_YOUR TASK:_
Nothing but a number is wanted here: the count of lines in the data holding the word "Someone".

_PROVIDED DATA:_
::::
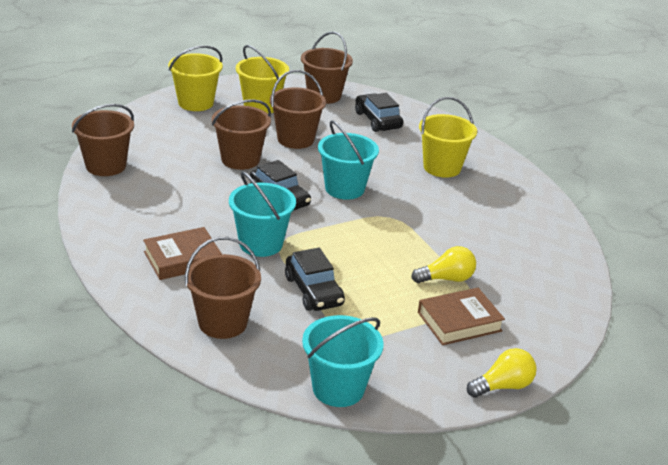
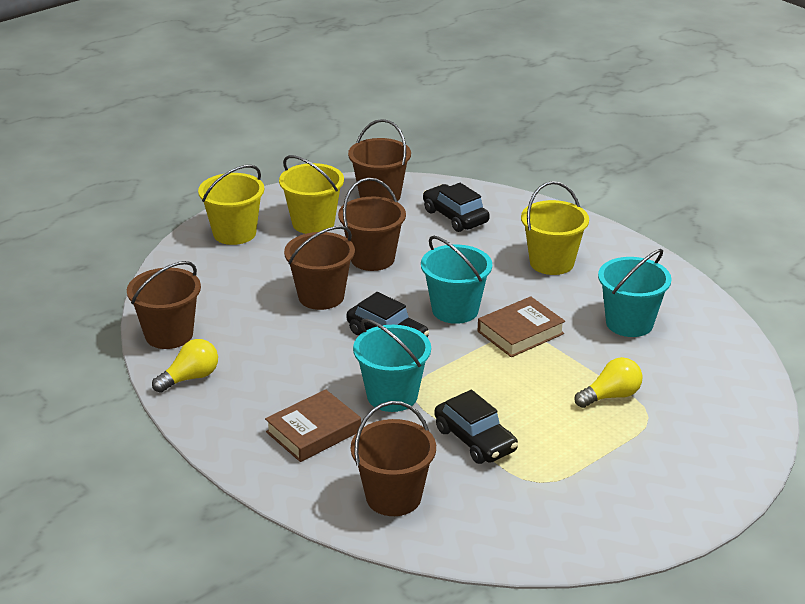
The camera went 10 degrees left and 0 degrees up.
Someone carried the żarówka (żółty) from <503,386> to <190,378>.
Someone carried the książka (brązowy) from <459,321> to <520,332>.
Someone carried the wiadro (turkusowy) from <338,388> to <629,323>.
::::
_YOUR SOLUTION:_
3